Object transformation records
★ ★ ★ ★ ★
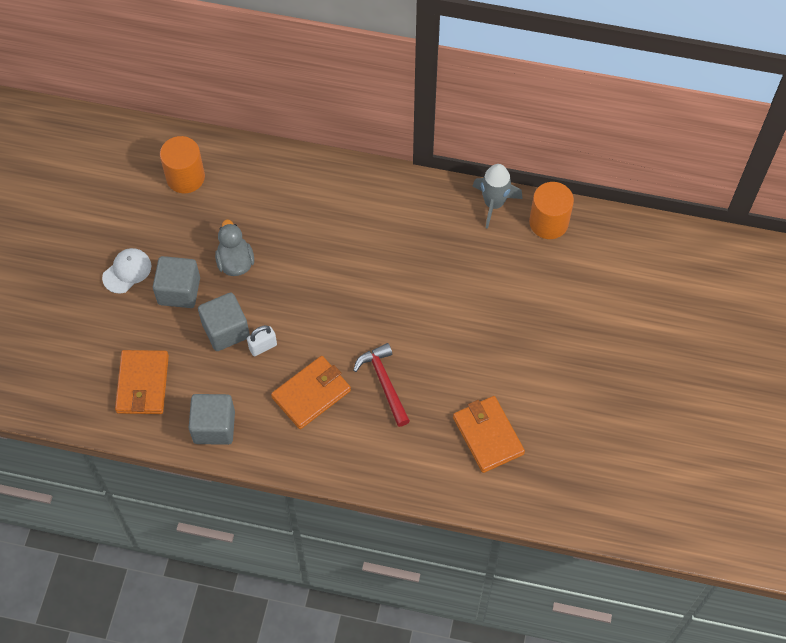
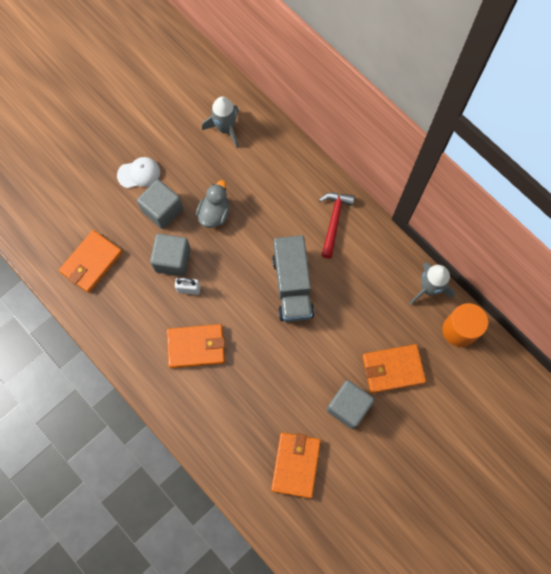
camera: 35 degrees right, 10 degrees up
orange cylinder [160,136,205,193] -> grey rocket [202,97,239,148]
grey cube [189,394,235,445] -> grey cube moved to [327,380,374,429]
red hammer [353,343,410,427] -> red hammer moved to [319,193,355,259]
none -> grey truck [272,235,314,322]
none -> orange wallet [362,344,426,393]

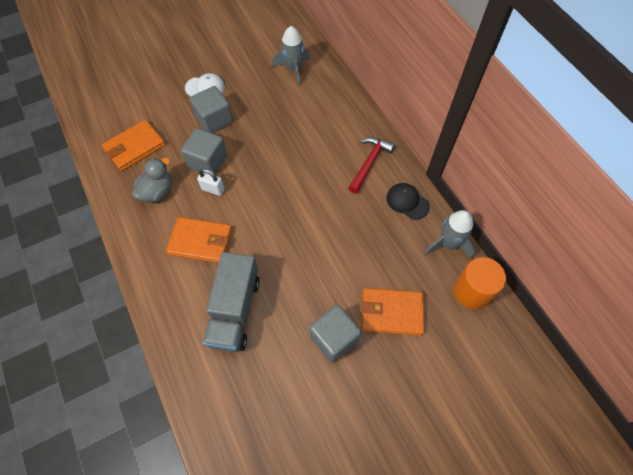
camera: 15 degrees right, 10 degrees down
grey duck [196,180,230,228] -> grey duck moved to [132,158,171,202]
orange wallet [271,432,321,498] -> none
grey truck [272,235,314,322] -> grey truck moved to [203,252,260,352]
none -> black cap [386,183,430,220]

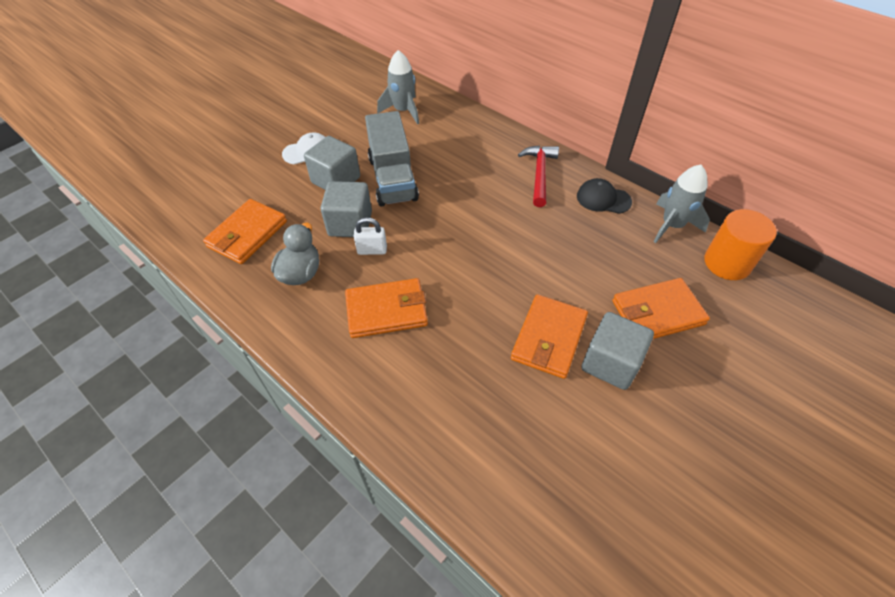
camera: 20 degrees left, 10 degrees down
grey truck [203,252,260,352] -> grey truck moved to [365,111,419,206]
none -> orange wallet [511,294,588,379]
★ ★ ★ ★ ★
Identify every line above that includes the word "none", and show those lines.

REPLY.
none -> grey truck [272,235,314,322]
none -> orange wallet [362,344,426,393]
orange wallet [271,432,321,498] -> none
none -> black cap [386,183,430,220]
none -> orange wallet [511,294,588,379]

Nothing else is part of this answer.